**Instructions for the task**
Identify every line in the records that contains the string "clef" and copy each such line. Case counts.

**Provided records**
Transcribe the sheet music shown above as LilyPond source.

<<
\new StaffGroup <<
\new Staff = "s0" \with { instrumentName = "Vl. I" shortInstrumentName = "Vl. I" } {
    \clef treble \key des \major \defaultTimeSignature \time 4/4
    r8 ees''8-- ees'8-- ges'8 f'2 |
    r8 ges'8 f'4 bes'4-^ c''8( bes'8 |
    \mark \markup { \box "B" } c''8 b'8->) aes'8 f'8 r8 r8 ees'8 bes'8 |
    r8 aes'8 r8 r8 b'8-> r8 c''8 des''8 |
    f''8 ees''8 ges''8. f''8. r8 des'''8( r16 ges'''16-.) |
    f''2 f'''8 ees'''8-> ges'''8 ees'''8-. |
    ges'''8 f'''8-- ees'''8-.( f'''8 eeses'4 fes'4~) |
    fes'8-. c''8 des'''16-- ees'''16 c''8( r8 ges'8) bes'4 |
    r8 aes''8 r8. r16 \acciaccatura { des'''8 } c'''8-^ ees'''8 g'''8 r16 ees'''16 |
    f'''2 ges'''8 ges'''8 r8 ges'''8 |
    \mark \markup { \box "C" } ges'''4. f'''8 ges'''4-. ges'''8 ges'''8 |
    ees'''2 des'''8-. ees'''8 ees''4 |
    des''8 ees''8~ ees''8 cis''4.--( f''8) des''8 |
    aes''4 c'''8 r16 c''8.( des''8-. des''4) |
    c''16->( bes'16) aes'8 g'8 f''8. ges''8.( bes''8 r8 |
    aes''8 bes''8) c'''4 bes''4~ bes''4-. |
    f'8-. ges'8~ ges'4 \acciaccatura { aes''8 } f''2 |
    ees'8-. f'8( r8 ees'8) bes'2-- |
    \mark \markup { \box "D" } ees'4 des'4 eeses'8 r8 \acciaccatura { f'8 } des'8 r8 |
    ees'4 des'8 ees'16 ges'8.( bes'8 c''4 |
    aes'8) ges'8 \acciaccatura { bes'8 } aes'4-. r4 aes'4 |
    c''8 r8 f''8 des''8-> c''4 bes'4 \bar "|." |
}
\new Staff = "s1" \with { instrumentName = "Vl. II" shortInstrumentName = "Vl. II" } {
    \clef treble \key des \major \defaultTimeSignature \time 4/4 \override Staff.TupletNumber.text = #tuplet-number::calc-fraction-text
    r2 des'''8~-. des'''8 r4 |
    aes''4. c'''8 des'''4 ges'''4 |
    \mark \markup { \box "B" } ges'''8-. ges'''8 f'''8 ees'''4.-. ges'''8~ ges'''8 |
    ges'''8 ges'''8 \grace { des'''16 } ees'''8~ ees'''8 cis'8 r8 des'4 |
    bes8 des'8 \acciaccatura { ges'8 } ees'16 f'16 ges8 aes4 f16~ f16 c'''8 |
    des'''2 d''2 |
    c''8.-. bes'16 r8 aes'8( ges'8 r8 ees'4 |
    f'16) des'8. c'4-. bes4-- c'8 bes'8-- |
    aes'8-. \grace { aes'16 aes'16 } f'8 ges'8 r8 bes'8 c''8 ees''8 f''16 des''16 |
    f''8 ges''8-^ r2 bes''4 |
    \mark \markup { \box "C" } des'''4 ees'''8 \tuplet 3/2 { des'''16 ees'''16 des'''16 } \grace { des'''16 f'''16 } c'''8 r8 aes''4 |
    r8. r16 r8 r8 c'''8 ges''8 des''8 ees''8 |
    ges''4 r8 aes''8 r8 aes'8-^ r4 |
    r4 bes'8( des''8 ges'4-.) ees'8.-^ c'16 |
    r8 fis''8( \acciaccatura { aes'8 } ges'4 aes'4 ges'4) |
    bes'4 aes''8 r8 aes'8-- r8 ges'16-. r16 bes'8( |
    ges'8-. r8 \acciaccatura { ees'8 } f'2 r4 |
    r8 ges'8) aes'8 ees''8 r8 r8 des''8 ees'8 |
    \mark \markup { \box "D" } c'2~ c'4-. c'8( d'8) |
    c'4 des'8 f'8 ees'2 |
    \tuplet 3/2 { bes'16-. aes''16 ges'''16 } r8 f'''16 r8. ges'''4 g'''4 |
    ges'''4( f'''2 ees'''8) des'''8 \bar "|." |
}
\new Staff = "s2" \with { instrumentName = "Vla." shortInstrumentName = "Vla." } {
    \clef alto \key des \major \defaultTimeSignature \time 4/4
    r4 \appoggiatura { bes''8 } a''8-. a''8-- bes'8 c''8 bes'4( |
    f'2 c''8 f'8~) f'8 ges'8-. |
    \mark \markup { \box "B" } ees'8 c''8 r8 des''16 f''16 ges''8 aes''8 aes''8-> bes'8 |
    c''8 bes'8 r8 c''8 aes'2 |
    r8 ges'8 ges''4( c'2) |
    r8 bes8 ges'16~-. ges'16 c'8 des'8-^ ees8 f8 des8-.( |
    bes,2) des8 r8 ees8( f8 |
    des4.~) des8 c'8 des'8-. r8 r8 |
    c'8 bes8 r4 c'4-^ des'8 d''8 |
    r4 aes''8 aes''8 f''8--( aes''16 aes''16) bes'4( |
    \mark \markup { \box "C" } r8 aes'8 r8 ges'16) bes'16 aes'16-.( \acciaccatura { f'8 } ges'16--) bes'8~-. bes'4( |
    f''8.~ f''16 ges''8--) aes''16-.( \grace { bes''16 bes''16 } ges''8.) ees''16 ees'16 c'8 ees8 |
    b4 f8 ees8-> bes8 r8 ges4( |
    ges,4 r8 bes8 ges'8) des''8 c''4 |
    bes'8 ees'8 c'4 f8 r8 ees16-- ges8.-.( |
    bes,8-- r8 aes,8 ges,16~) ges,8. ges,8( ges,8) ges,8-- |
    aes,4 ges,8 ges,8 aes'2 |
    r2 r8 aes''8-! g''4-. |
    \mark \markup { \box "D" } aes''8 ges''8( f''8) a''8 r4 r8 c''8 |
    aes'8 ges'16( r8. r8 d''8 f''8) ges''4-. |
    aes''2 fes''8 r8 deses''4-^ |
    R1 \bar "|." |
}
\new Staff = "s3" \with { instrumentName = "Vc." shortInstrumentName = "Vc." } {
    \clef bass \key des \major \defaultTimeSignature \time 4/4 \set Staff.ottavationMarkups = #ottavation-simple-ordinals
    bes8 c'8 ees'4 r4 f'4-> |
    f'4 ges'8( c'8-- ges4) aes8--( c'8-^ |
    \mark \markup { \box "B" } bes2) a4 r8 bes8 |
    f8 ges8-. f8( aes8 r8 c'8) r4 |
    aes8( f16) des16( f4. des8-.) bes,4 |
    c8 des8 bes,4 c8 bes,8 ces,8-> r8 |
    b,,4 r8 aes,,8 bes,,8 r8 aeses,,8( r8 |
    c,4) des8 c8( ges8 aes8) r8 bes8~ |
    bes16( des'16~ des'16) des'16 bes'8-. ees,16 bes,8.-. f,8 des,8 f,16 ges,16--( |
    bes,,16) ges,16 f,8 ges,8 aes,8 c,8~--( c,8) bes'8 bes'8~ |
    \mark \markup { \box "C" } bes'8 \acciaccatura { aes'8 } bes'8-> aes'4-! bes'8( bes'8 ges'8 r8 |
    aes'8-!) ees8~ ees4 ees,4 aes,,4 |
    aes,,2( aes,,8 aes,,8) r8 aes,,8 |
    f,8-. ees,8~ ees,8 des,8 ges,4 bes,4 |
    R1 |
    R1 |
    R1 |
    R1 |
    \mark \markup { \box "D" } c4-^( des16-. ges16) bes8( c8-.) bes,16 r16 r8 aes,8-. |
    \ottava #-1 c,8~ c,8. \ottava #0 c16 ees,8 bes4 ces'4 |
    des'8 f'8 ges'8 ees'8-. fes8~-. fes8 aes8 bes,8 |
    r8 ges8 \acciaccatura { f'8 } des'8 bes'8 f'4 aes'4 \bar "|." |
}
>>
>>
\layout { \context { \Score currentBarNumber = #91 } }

**Task result**
    \clef treble \key des \major \defaultTimeSignature \time 4/4
    \clef treble \key des \major \defaultTimeSignature \time 4/4 \override Staff.TupletNumber.text = #tuplet-number::calc-fraction-text
    \clef alto \key des \major \defaultTimeSignature \time 4/4
    \clef bass \key des \major \defaultTimeSignature \time 4/4 \set Staff.ottavationMarkups = #ottavation-simple-ordinals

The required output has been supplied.